● TASK DESCRIPTION
Retype only the lines below from the one with "red line: (153, 123) -> (104, 85), turned 60" to the one with "black cross: (590, 1123)", inclusive, skipping every image.

━━━━━ DATA IN THIS EXERCISE ━━━━━

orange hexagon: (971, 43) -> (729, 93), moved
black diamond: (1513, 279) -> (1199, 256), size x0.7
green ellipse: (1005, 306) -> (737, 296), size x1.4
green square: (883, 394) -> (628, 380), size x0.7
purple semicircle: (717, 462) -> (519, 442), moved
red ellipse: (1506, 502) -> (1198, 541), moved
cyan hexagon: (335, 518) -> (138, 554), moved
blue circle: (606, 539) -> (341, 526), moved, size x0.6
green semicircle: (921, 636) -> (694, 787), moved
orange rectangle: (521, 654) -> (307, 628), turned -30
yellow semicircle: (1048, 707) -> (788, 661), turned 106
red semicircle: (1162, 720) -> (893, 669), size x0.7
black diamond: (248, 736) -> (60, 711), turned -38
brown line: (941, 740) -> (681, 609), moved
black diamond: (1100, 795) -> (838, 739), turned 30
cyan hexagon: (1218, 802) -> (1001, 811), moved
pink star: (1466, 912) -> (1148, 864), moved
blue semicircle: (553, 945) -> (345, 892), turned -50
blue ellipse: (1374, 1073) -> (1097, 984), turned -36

━━━━━
━━━━━ DATA IN THIS EXERCISE ━━━━━

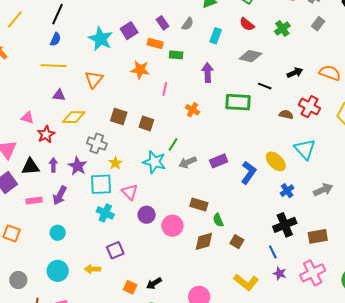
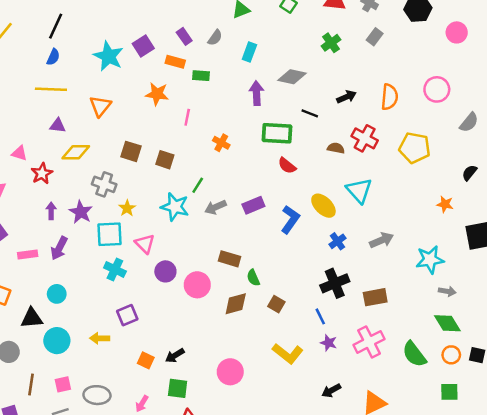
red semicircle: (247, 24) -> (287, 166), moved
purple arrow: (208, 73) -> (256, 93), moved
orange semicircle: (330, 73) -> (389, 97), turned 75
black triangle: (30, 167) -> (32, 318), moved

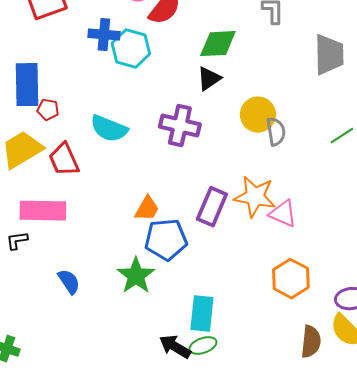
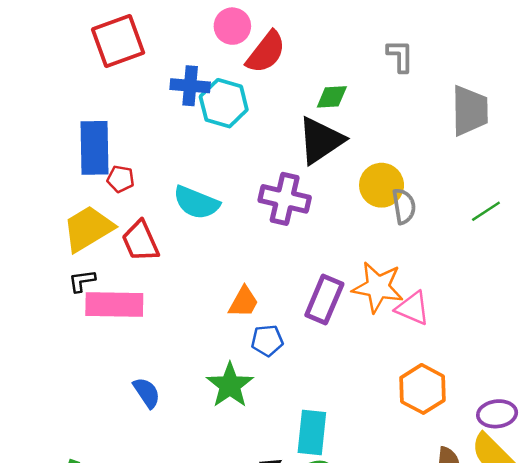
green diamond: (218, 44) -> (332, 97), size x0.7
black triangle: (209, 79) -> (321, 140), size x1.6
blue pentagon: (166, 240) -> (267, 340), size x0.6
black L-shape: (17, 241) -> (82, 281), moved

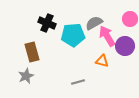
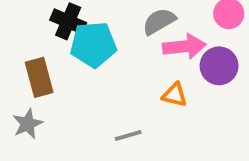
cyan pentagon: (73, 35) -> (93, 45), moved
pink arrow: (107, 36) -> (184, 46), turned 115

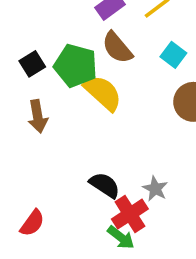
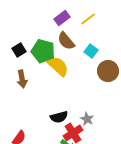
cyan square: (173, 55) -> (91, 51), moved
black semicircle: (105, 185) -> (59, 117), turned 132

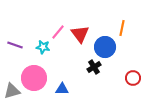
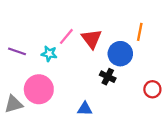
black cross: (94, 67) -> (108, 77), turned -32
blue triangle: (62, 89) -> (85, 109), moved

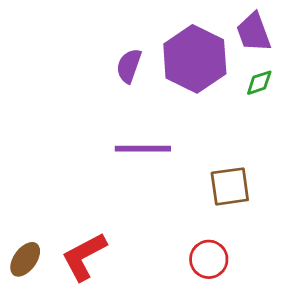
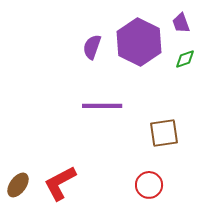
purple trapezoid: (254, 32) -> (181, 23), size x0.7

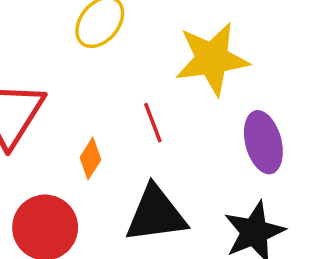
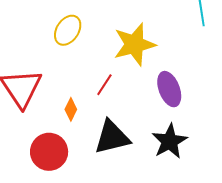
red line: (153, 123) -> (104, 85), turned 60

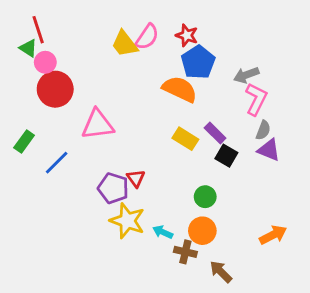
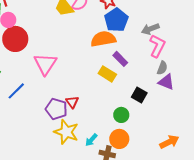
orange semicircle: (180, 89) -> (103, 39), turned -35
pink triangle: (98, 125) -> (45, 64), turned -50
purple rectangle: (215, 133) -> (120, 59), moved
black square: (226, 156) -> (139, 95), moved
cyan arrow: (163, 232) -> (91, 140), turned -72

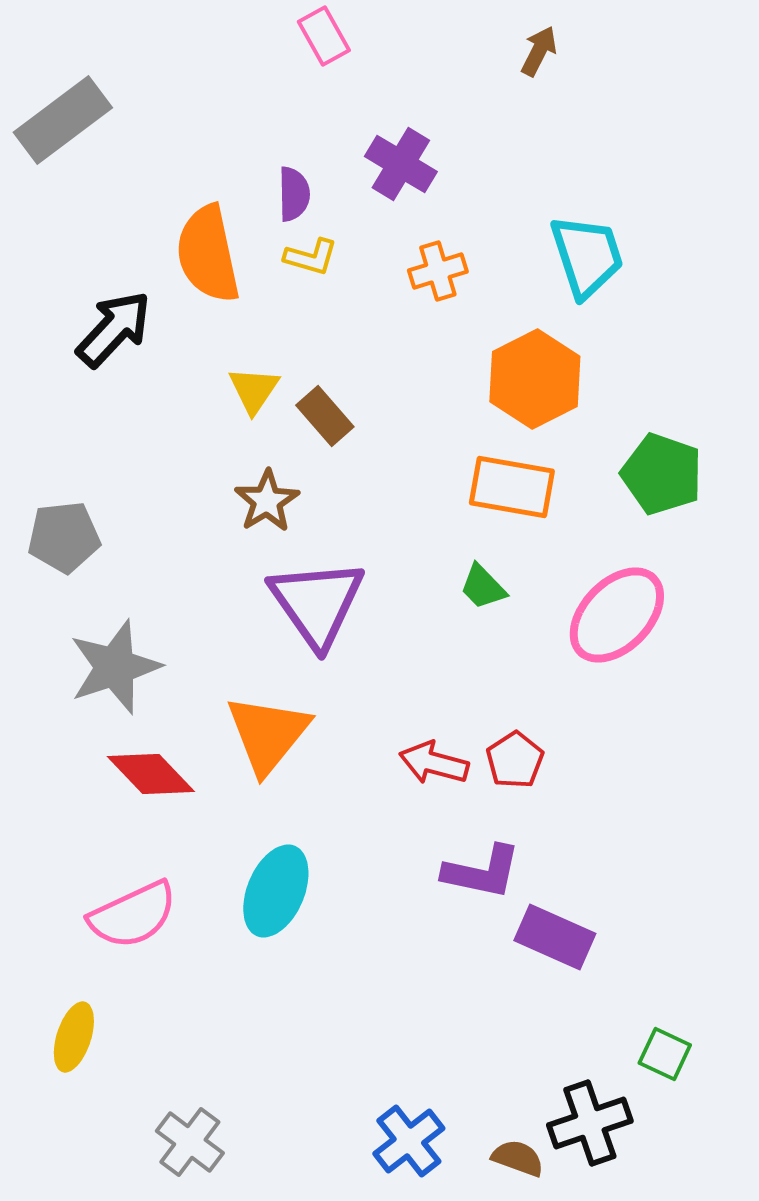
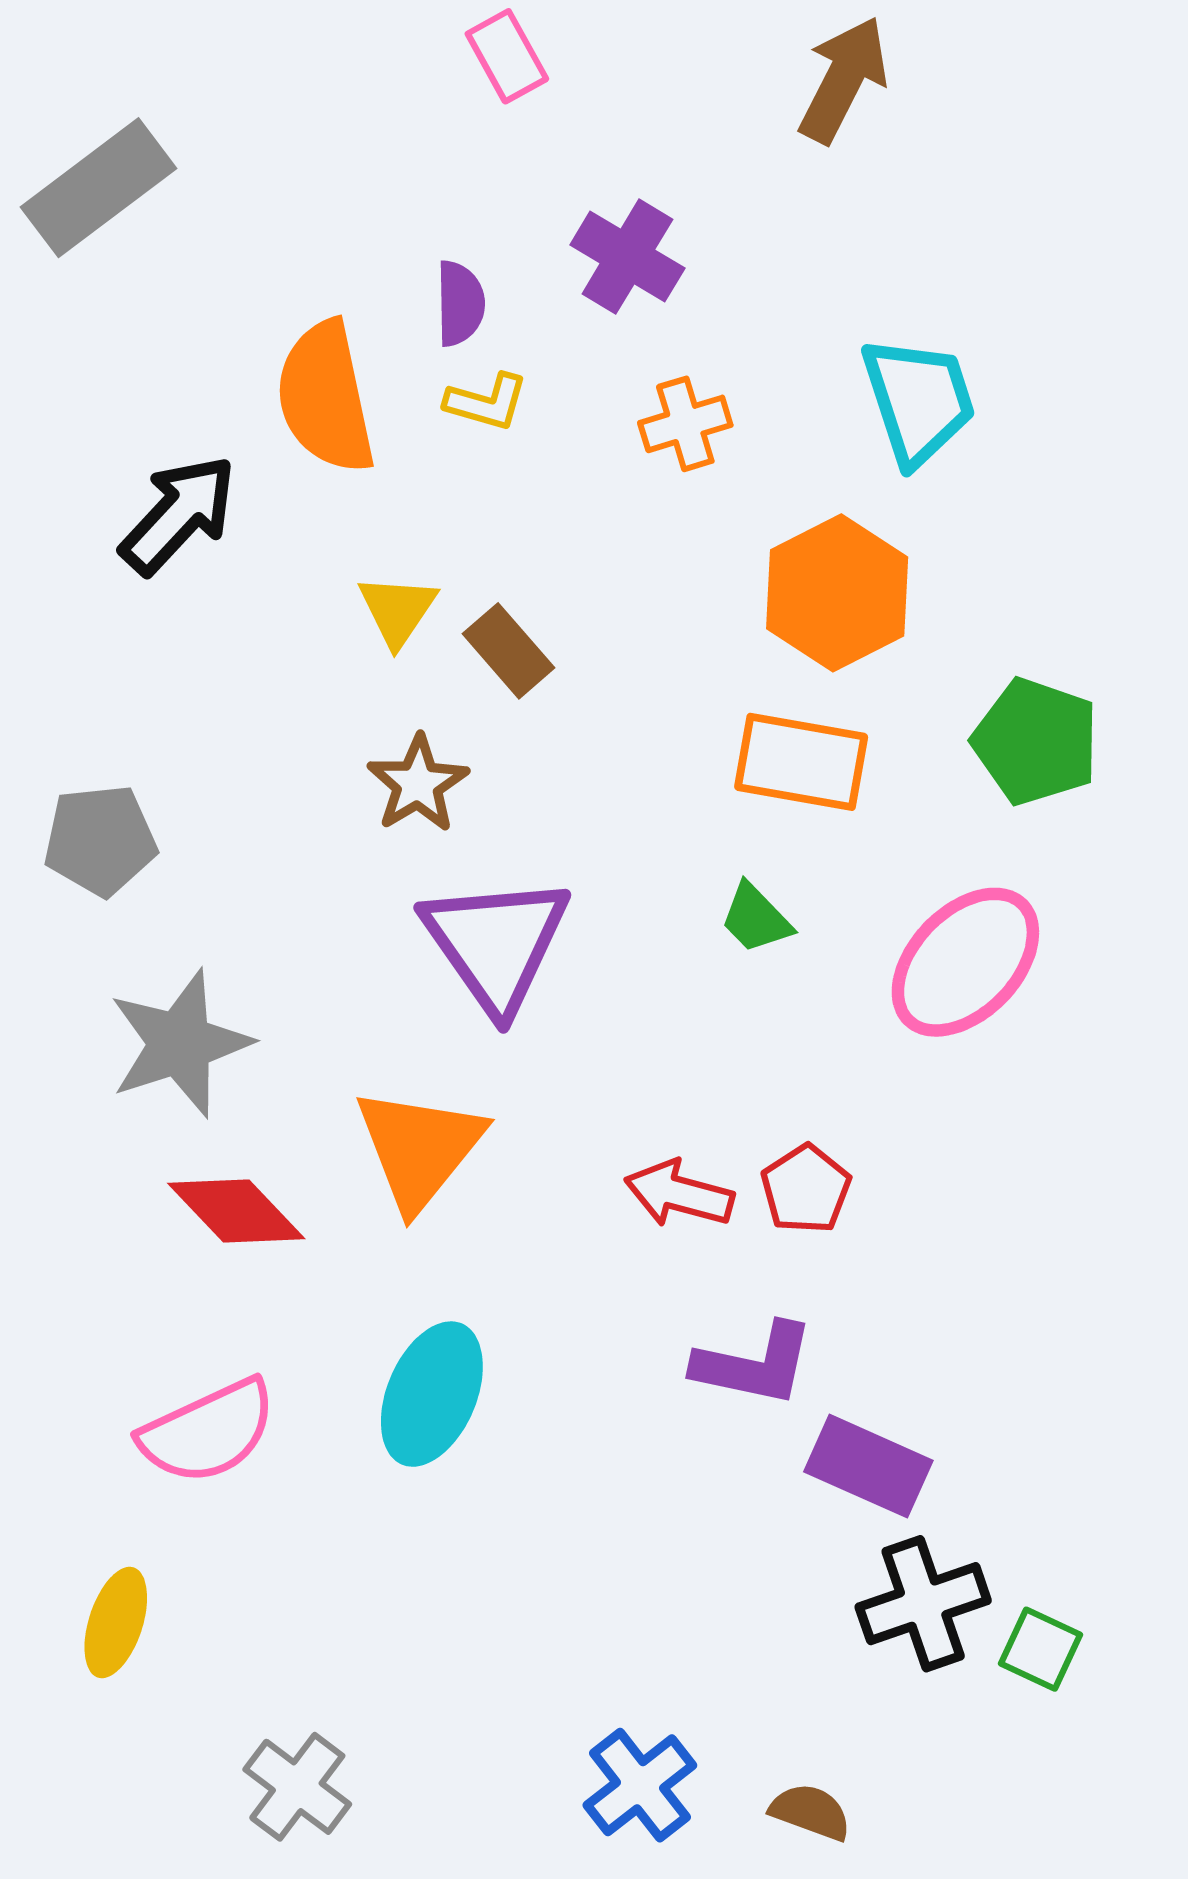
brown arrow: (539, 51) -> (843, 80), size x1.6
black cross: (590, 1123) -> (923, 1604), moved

━━━━━

● OUTPUT FOR THIS EXERCISE
red line: (153, 123) -> (104, 85), turned 60

orange semicircle: (180, 89) -> (103, 39), turned -35
pink triangle: (98, 125) -> (45, 64), turned -50
purple rectangle: (215, 133) -> (120, 59), moved
black square: (226, 156) -> (139, 95), moved
cyan arrow: (163, 232) -> (91, 140), turned -72

brown arrow: (539, 51) -> (843, 80), size x1.6
black cross: (590, 1123) -> (923, 1604), moved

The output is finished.